→ **Exercise brief**
Only a number is expected here: the count of lines in the data that contain "RESET".

== Segment start ==

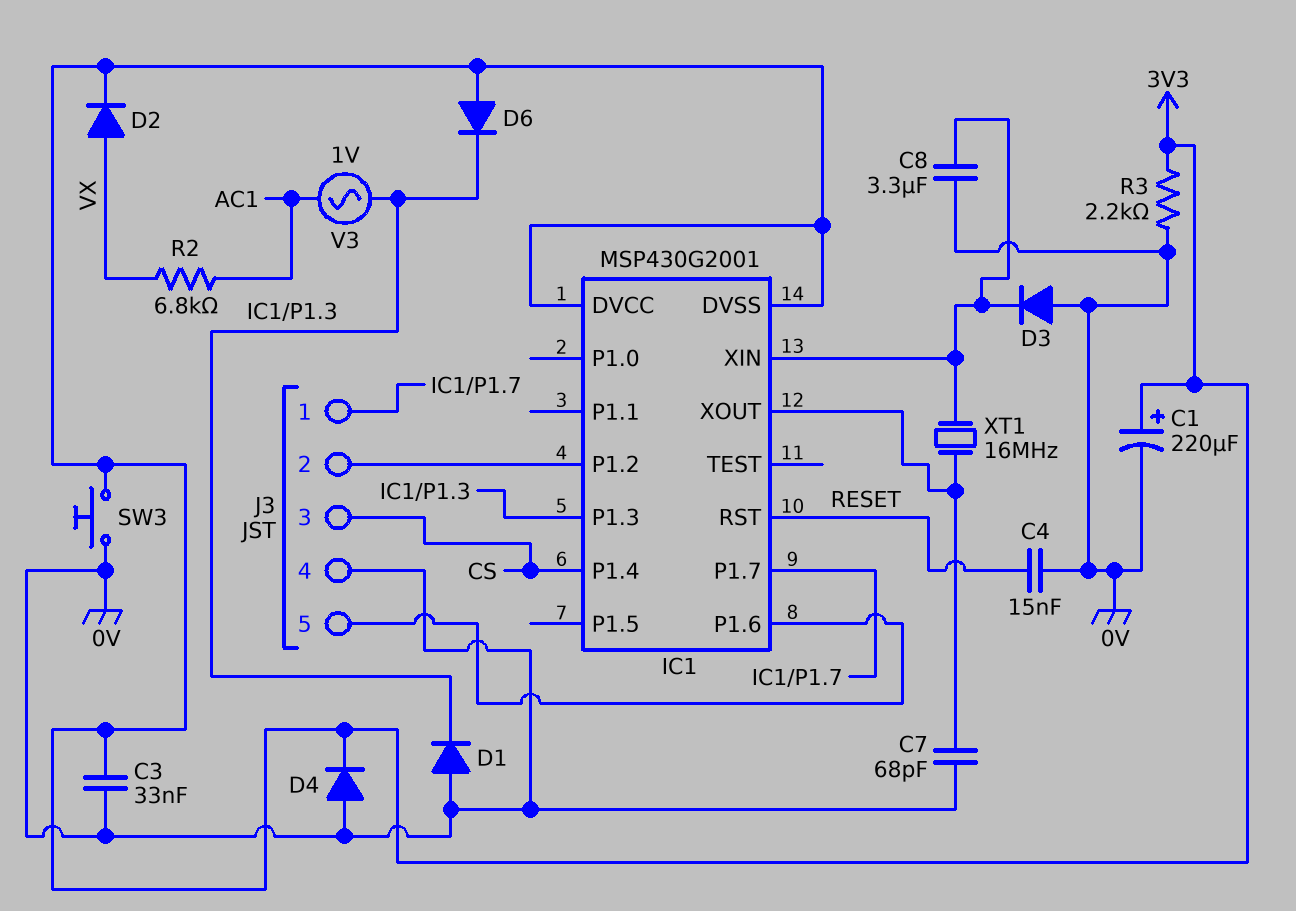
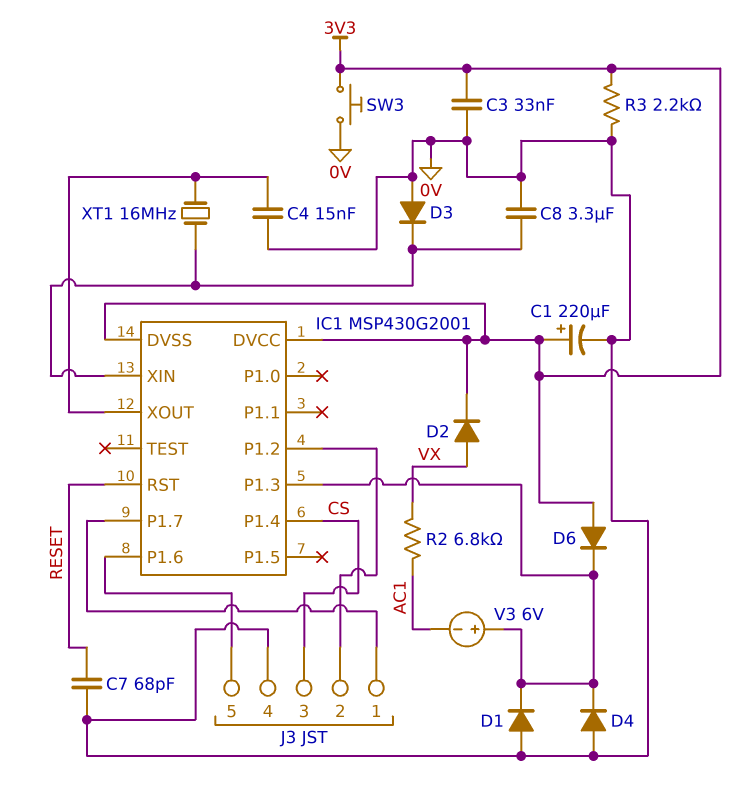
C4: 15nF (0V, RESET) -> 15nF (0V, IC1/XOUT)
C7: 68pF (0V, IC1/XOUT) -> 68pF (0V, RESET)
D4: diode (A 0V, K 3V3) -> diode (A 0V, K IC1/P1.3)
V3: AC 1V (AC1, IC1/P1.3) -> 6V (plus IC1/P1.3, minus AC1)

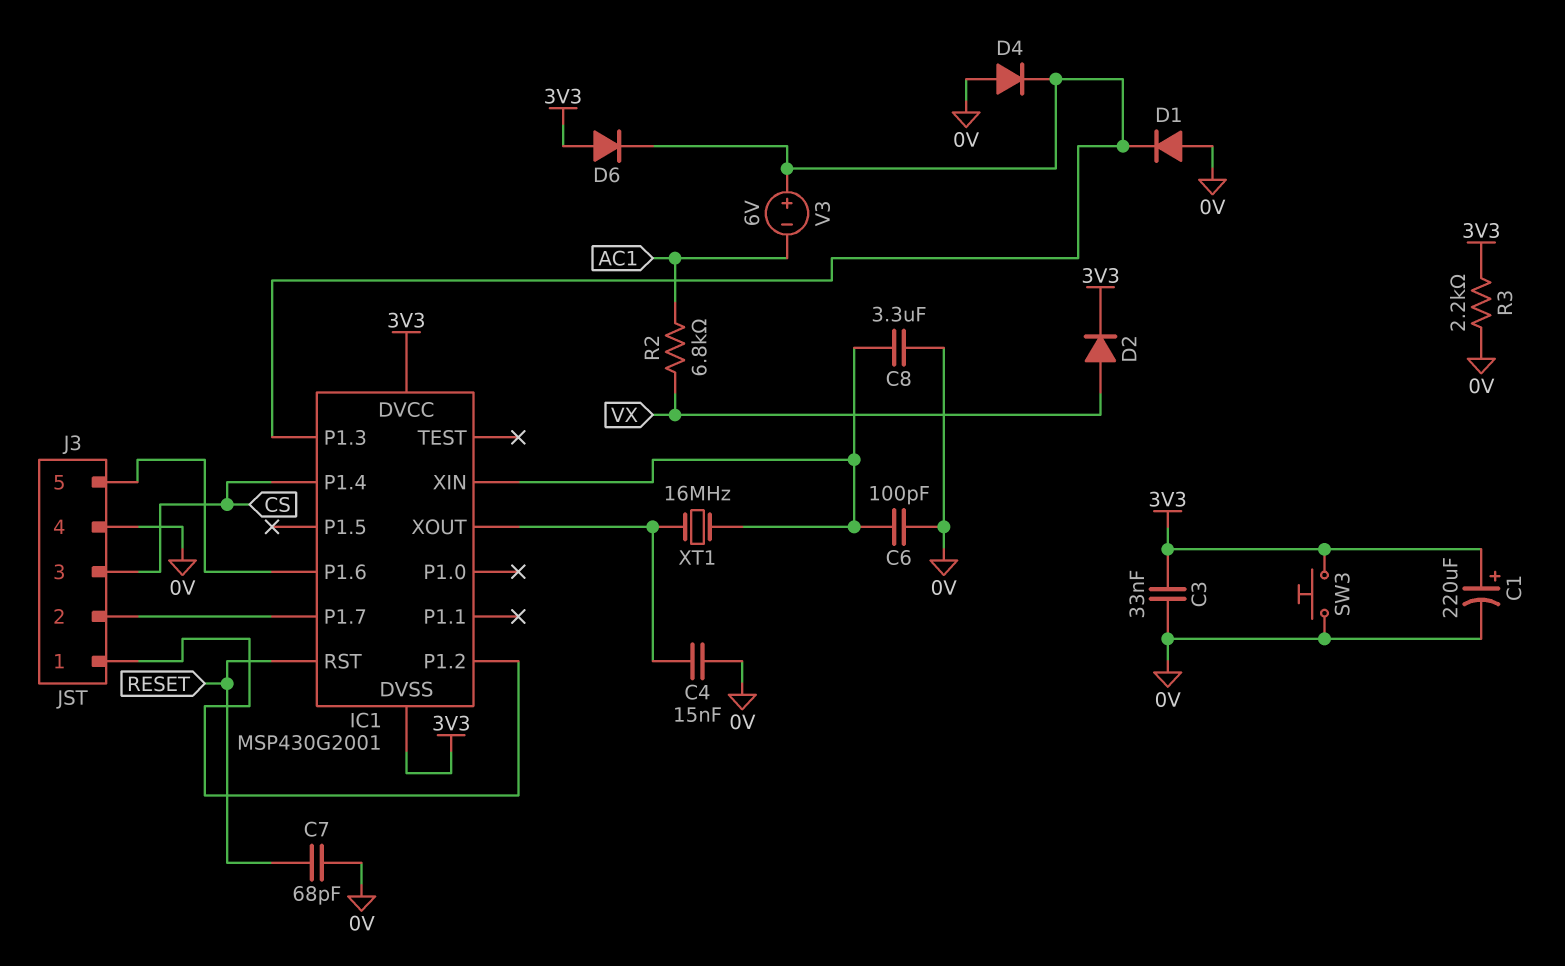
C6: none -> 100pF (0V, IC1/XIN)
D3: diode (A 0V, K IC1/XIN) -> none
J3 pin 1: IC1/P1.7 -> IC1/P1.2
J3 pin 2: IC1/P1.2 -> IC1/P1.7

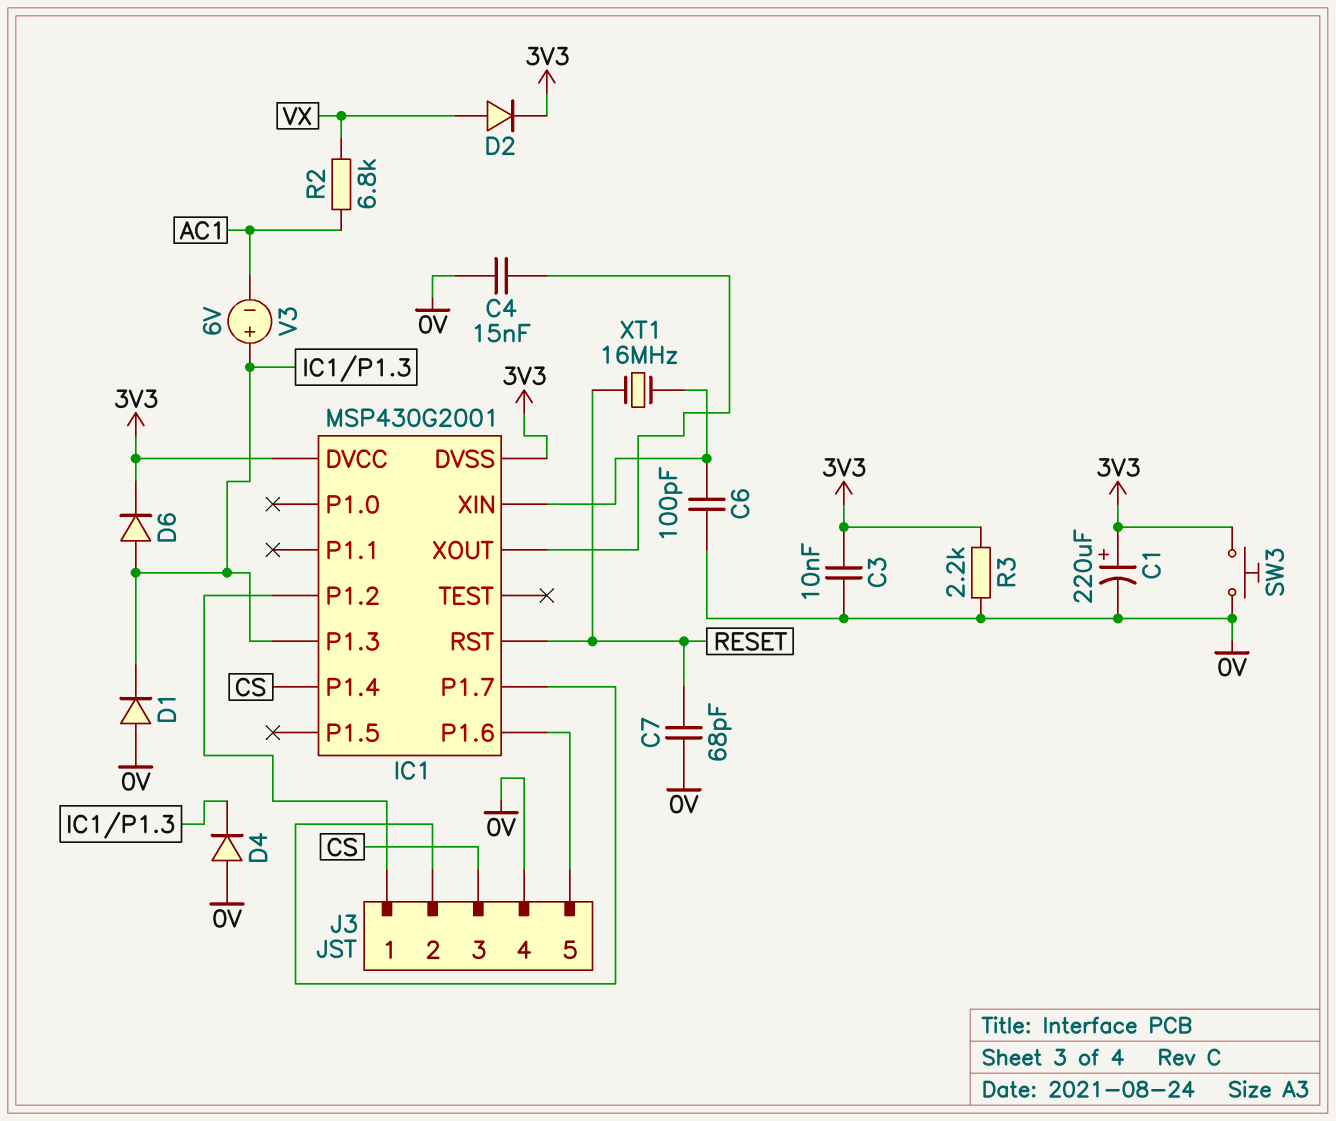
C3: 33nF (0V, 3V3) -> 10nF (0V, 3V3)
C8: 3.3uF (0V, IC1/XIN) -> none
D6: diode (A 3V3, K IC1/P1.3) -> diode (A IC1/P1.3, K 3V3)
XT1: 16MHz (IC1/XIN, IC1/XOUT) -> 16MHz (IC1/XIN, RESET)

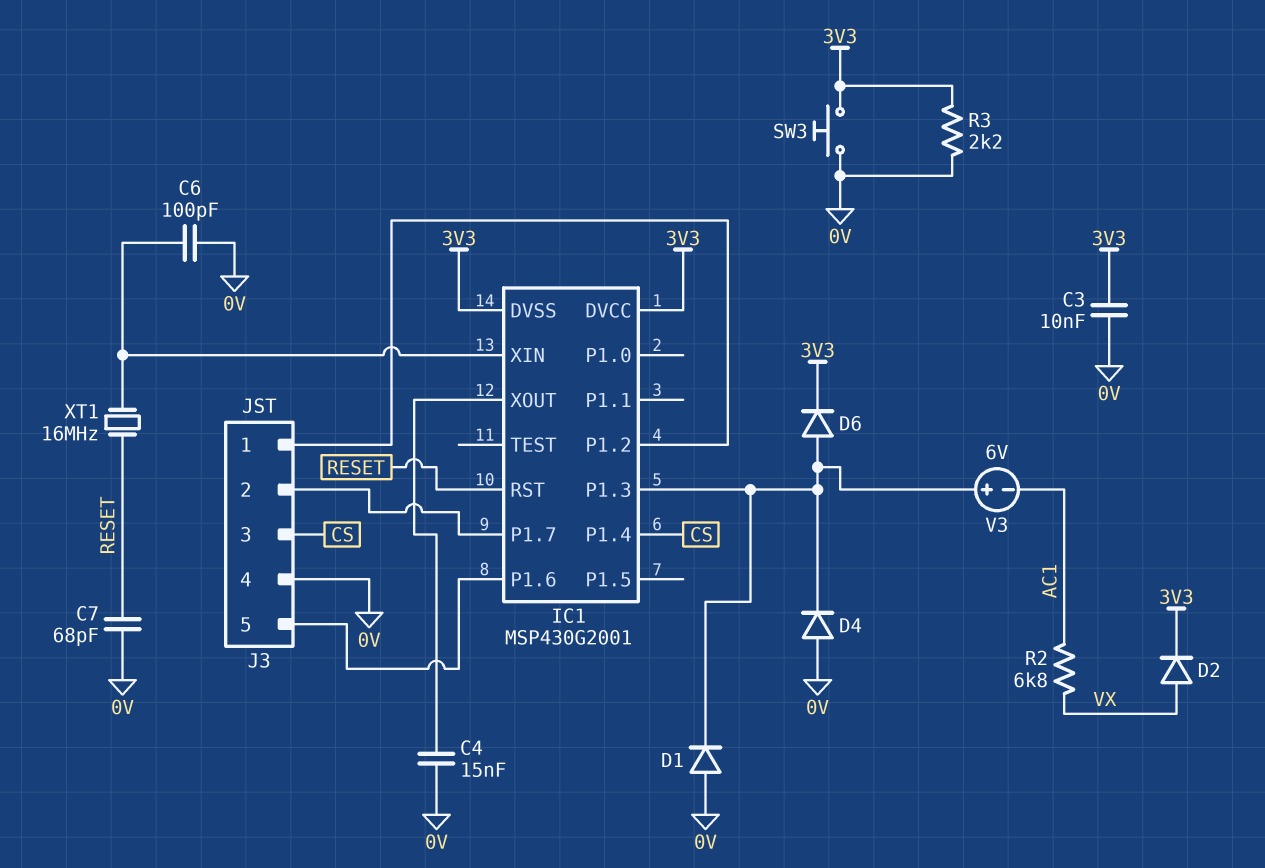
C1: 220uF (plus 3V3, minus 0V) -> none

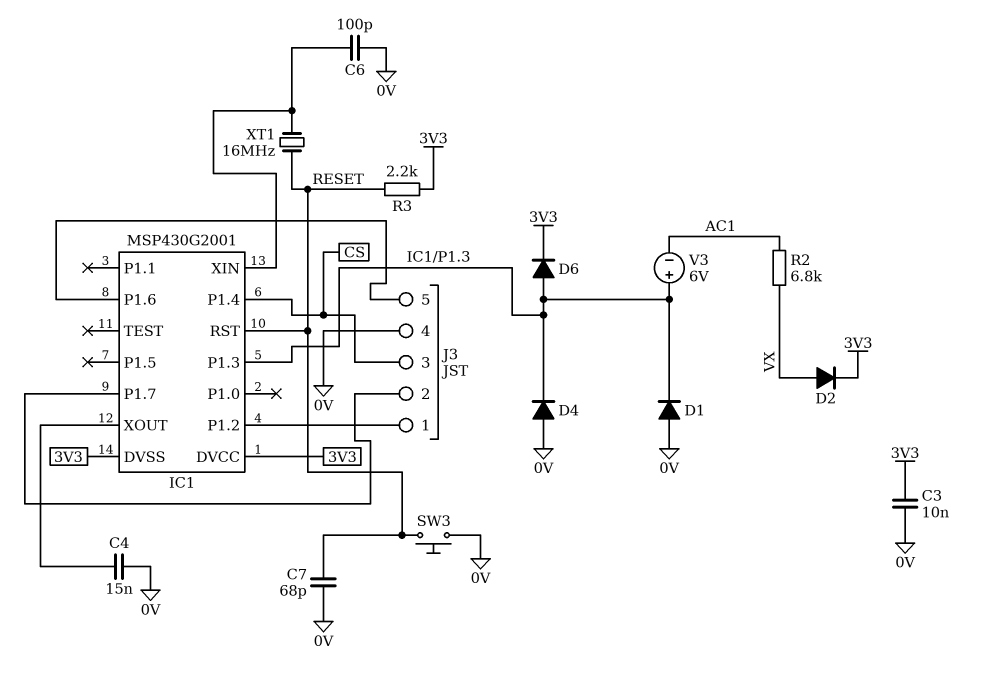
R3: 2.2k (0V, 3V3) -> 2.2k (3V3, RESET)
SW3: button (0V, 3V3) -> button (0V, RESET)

== Segment end ==

→ **Solution for this exercise**
5